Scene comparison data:
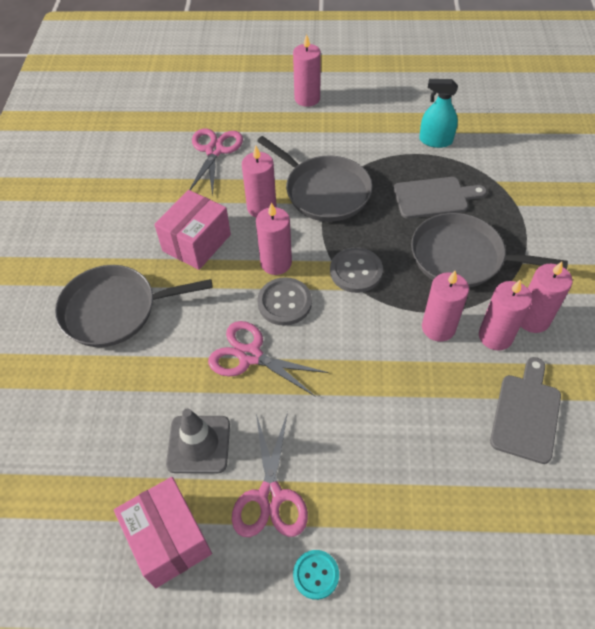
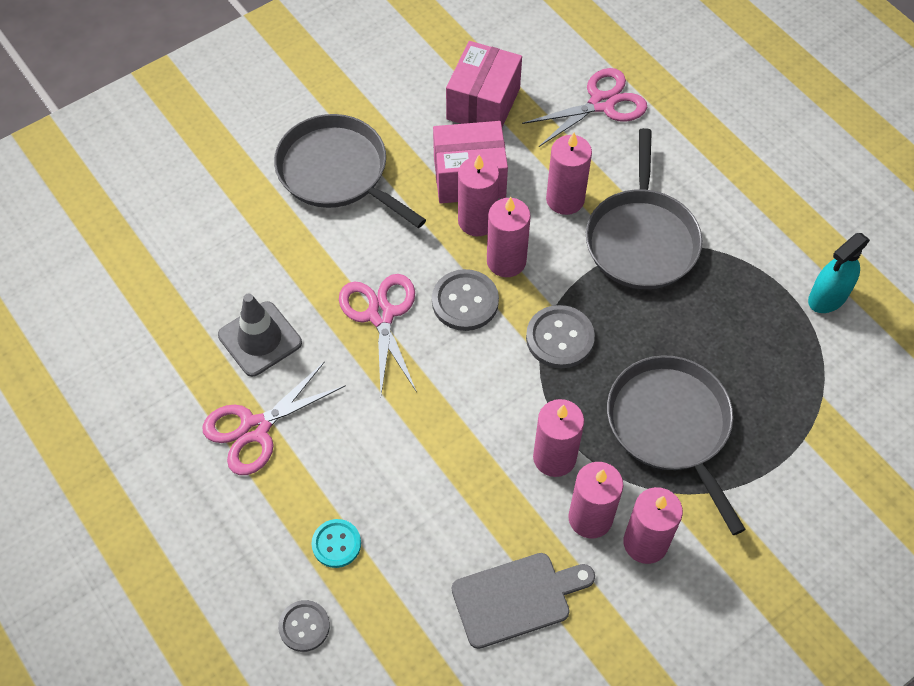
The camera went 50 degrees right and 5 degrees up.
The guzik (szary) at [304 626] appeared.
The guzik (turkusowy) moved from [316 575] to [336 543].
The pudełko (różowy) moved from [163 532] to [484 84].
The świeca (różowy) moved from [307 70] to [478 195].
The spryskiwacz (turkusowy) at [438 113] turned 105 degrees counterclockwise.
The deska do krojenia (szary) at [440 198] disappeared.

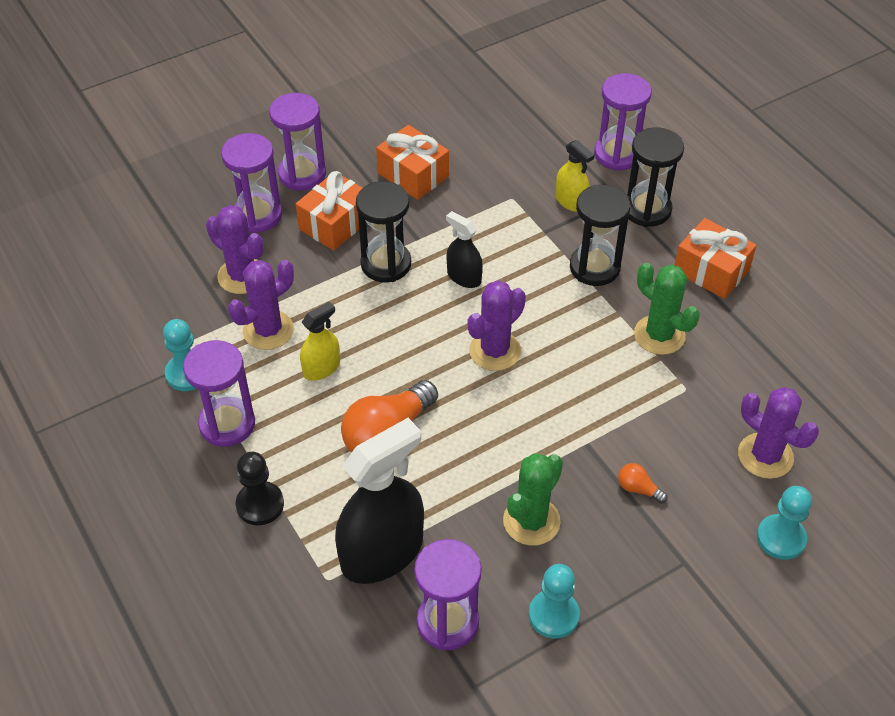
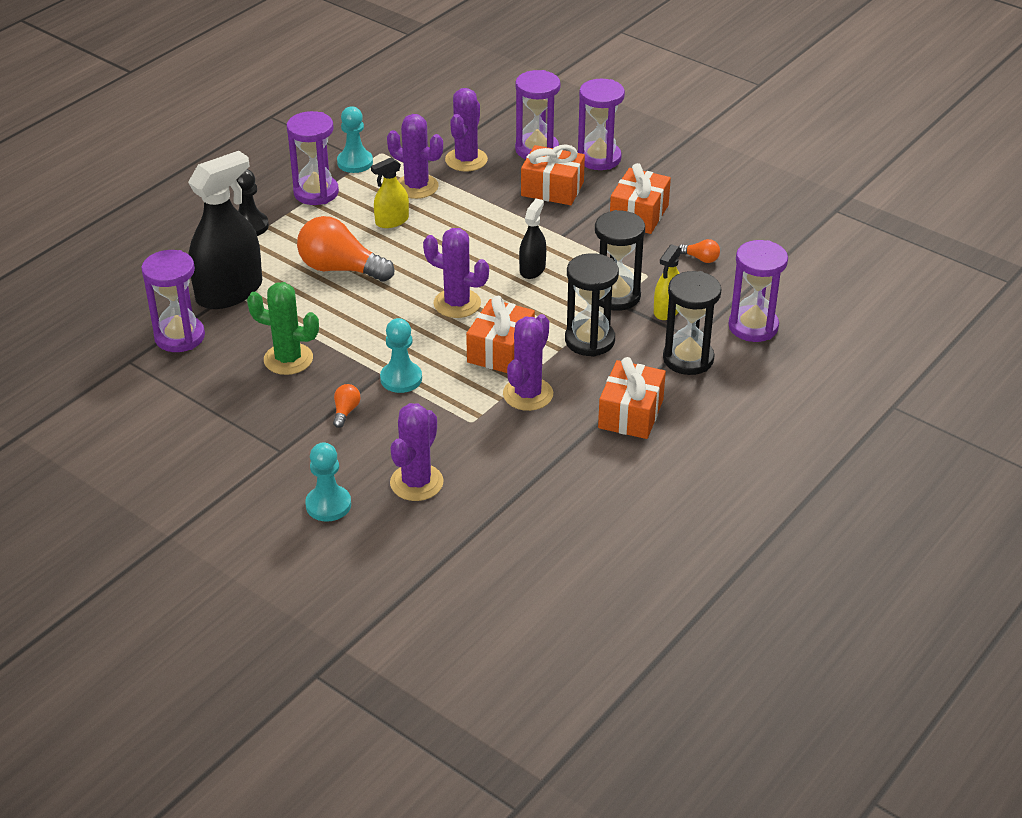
The camera went 70 degrees right and 10 degrees down.
The spryskiwacz (czarny) at [379 501] turned 75 degrees counterclockwise.
The spryskiwacz (żółty) at [320 341] turned 120 degrees clockwise.
The pionek (turkusowy) moved from [554 601] to [401 355].
The prezent (pomarańczowy) at [500 334] appeared.
The kaktus (zielony) at [667 309] became the kaktus (fioletowy) at [528 362].
The klepsydra (czarny) moved from [383 231] to [620 260].
The żarówka (pomarańczowy) at [699 251] appeared.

## ASSIGNMENT:
In the data above, copy every line where the string "różowy" appears.

## EXERCISE OUTPUT:
The pudełko (różowy) moved from [163 532] to [484 84].
The świeca (różowy) moved from [307 70] to [478 195].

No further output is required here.